Exercise aim ::
Would you give the data below back exactly as it reads?

########

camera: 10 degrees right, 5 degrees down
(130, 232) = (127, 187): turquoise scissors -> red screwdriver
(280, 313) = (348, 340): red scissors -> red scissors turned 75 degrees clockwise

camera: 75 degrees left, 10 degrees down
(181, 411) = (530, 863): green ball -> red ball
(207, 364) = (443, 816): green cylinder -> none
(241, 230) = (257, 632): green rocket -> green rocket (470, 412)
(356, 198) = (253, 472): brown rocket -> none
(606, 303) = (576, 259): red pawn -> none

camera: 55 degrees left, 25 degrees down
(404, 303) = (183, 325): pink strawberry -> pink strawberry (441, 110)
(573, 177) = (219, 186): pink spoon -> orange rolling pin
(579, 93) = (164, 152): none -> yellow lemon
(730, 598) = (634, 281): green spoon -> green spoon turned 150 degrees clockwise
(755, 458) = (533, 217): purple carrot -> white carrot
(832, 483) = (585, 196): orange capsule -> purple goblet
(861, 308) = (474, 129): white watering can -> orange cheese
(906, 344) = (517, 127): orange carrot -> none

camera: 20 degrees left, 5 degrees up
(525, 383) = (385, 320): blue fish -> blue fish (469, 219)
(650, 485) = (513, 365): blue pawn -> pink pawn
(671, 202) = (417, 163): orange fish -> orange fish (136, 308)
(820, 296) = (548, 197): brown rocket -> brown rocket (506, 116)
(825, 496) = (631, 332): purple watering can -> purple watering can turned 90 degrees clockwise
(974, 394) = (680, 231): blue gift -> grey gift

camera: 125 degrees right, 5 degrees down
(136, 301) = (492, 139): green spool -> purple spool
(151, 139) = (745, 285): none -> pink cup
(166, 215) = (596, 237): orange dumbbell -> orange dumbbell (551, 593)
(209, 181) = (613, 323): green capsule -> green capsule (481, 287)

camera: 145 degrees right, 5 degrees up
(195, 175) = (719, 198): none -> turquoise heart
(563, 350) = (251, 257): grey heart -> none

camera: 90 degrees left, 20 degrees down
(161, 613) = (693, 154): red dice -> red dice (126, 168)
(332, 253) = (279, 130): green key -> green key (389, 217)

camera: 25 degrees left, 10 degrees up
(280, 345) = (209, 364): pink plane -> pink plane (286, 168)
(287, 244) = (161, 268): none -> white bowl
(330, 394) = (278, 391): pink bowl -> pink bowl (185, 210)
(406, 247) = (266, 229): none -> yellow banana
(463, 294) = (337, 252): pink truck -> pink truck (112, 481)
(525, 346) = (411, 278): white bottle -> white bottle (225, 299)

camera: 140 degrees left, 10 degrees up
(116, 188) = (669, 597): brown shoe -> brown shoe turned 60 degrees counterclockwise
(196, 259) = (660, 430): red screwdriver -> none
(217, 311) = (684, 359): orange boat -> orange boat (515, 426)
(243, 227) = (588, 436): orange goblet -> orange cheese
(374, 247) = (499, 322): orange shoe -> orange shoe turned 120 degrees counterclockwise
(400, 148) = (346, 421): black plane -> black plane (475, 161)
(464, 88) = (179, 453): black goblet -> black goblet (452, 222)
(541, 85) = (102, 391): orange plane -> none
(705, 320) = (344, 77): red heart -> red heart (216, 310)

########

Result of this exercise ::
camera: 10 degrees right, 5 degrees down
(130, 232) = (127, 187): turquoise scissors -> red screwdriver
(280, 313) = (348, 340): red scissors -> red scissors turned 75 degrees clockwise

camera: 75 degrees left, 10 degrees down
(181, 411) = (530, 863): green ball -> red ball
(207, 364) = (443, 816): green cylinder -> none
(241, 230) = (257, 632): green rocket -> green rocket (470, 412)
(356, 198) = (253, 472): brown rocket -> none
(606, 303) = (576, 259): red pawn -> none

camera: 55 degrees left, 25 degrees down
(404, 303) = (183, 325): pink strawberry -> pink strawberry (441, 110)
(573, 177) = (219, 186): pink spoon -> orange rolling pin
(579, 93) = (164, 152): none -> yellow lemon
(730, 598) = (634, 281): green spoon -> green spoon turned 150 degrees clockwise
(755, 458) = (533, 217): purple carrot -> white carrot
(832, 483) = (585, 196): orange capsule -> purple goblet
(861, 308) = (474, 129): white watering can -> orange cheese
(906, 344) = (517, 127): orange carrot -> none

camera: 20 degrees left, 5 degrees up
(525, 383) = (385, 320): blue fish -> blue fish (469, 219)
(650, 485) = (513, 365): blue pawn -> pink pawn
(671, 202) = (417, 163): orange fish -> orange fish (136, 308)
(820, 296) = (548, 197): brown rocket -> brown rocket (506, 116)
(825, 496) = (631, 332): purple watering can -> purple watering can turned 90 degrees clockwise
(974, 394) = (680, 231): blue gift -> grey gift

camera: 125 degrees right, 5 degrees down
(136, 301) = (492, 139): green spool -> purple spool
(151, 139) = (745, 285): none -> pink cup
(166, 215) = (596, 237): orange dumbbell -> orange dumbbell (551, 593)
(209, 181) = (613, 323): green capsule -> green capsule (481, 287)

camera: 145 degrees right, 5 degrees up
(195, 175) = (719, 198): none -> turquoise heart
(563, 350) = (251, 257): grey heart -> none

camera: 90 degrees left, 20 degrees down
(161, 613) = (693, 154): red dice -> red dice (126, 168)
(332, 253) = (279, 130): green key -> green key (389, 217)

camera: 25 degrees left, 10 degrees up
(280, 345) = (209, 364): pink plane -> pink plane (286, 168)
(287, 244) = (161, 268): none -> white bowl
(330, 394) = (278, 391): pink bowl -> pink bowl (185, 210)
(406, 247) = (266, 229): none -> yellow banana
(463, 294) = (337, 252): pink truck -> pink truck (112, 481)
(525, 346) = (411, 278): white bottle -> white bottle (225, 299)

camera: 140 degrees left, 10 degrees up
(116, 188) = (669, 597): brown shoe -> brown shoe turned 60 degrees counterclockwise
(196, 259) = (660, 430): red screwdriver -> none
(217, 311) = (684, 359): orange boat -> orange boat (515, 426)
(243, 227) = (588, 436): orange goblet -> orange cheese
(374, 247) = (499, 322): orange shoe -> orange shoe turned 120 degrees counterclockwise
(400, 148) = (346, 421): black plane -> black plane (475, 161)
(464, 88) = (179, 453): black goblet -> black goblet (452, 222)
(541, 85) = (102, 391): orange plane -> none
(705, 320) = (344, 77): red heart -> red heart (216, 310)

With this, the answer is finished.